» **Exercise objective**
Word for word, transcribe the data below from the line with "none -> white brick D10 level 2" to the line with "none -> green brick E6 level 3", keeping both of those lines.

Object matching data
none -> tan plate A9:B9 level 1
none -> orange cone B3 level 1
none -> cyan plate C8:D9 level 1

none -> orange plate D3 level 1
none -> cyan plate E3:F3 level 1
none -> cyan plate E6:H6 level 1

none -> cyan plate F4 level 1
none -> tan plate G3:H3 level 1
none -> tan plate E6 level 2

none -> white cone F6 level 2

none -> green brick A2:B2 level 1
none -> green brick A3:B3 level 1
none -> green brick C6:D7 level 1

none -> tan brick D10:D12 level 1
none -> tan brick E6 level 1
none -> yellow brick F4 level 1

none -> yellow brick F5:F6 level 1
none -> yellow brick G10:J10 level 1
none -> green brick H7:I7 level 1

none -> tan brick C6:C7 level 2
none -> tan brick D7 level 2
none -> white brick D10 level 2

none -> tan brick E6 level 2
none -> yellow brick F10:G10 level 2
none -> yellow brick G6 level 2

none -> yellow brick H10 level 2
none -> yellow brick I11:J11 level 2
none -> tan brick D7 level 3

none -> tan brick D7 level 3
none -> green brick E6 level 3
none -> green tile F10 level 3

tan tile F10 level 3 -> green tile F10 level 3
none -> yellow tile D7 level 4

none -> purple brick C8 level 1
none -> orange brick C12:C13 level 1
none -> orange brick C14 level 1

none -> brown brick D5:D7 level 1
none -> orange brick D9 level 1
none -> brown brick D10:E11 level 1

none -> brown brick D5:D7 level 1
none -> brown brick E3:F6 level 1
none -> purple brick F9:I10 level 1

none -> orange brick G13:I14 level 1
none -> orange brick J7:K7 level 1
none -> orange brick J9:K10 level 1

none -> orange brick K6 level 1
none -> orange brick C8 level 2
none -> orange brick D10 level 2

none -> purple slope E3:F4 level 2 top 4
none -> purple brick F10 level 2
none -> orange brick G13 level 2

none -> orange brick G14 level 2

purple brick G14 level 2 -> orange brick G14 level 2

» **Exercise answer**
none -> white brick D10 level 2

none -> tan brick E6 level 2
none -> yellow brick F10:G10 level 2
none -> yellow brick G6 level 2

none -> yellow brick H10 level 2
none -> yellow brick I11:J11 level 2
none -> tan brick D7 level 3

none -> tan brick D7 level 3
none -> green brick E6 level 3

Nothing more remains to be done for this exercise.